Task details:
Extract the whole listing as it stands. Do not include the pictures.
————————
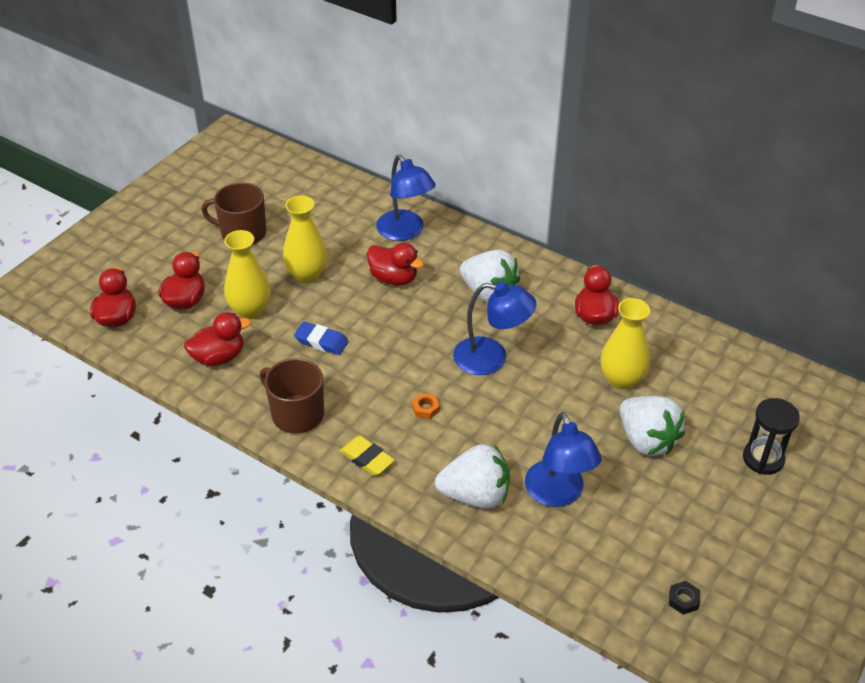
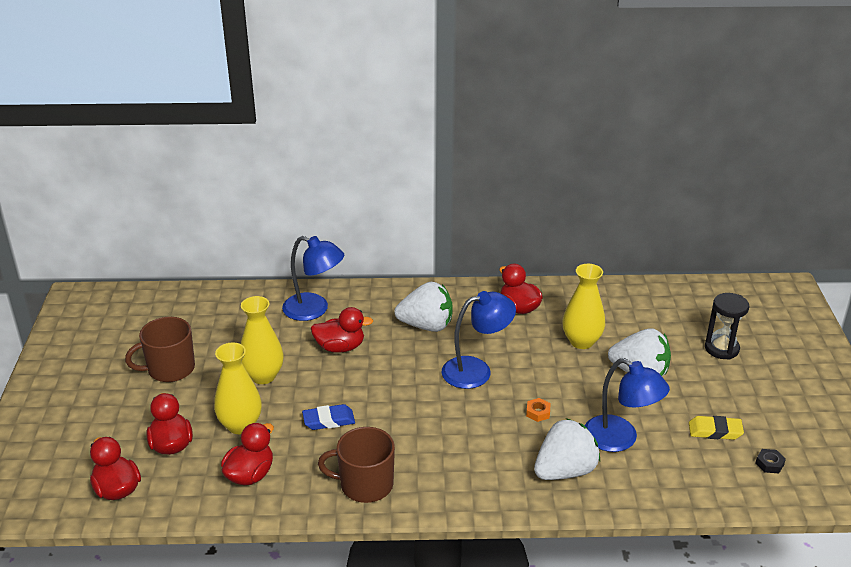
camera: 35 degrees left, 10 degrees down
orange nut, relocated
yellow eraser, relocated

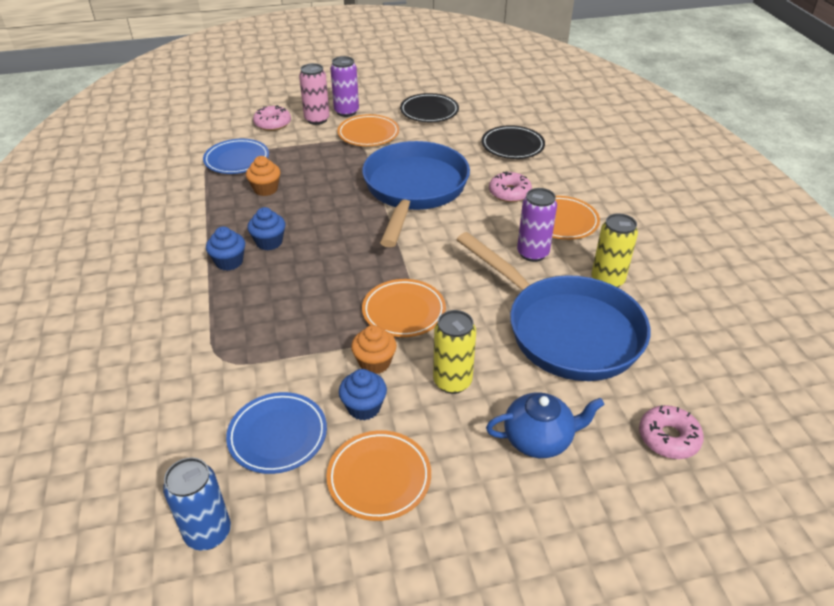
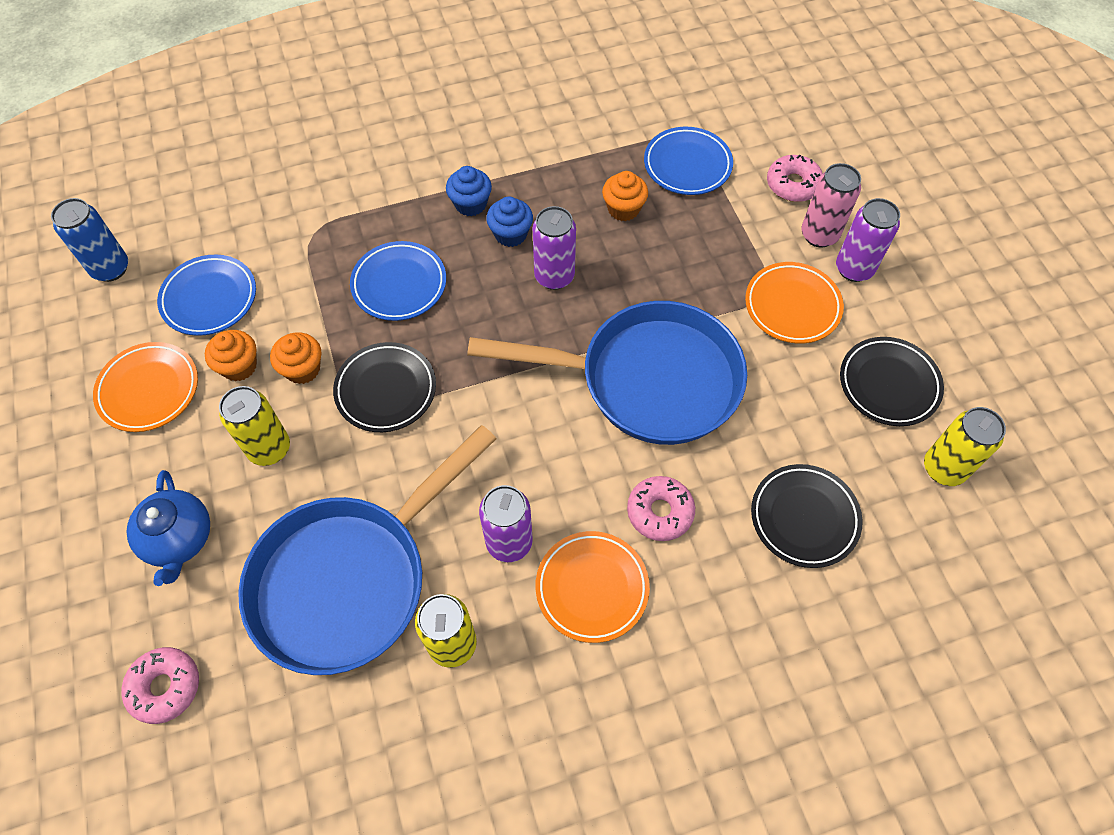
camera: 85 degrees right, 20 degrees up
blue cupcake (no. 3 from left) => orange cupcake (no. 1 from left)
orange plate (no. 3 from left) => black plate (no. 1 from left)
nothing => blue plate (no. 2 from left)
nothing => purple can (no. 2 from left)
nothing => yellow can (no. 3 from left)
————————
Response:
camera: 35 degrees left, 10 degrees down
orange nut, relocated
yellow eraser, relocated

camera: 85 degrees right, 20 degrees up
blue cupcake (no. 3 from left) => orange cupcake (no. 1 from left)
orange plate (no. 3 from left) => black plate (no. 1 from left)
nothing => blue plate (no. 2 from left)
nothing => purple can (no. 2 from left)
nothing => yellow can (no. 3 from left)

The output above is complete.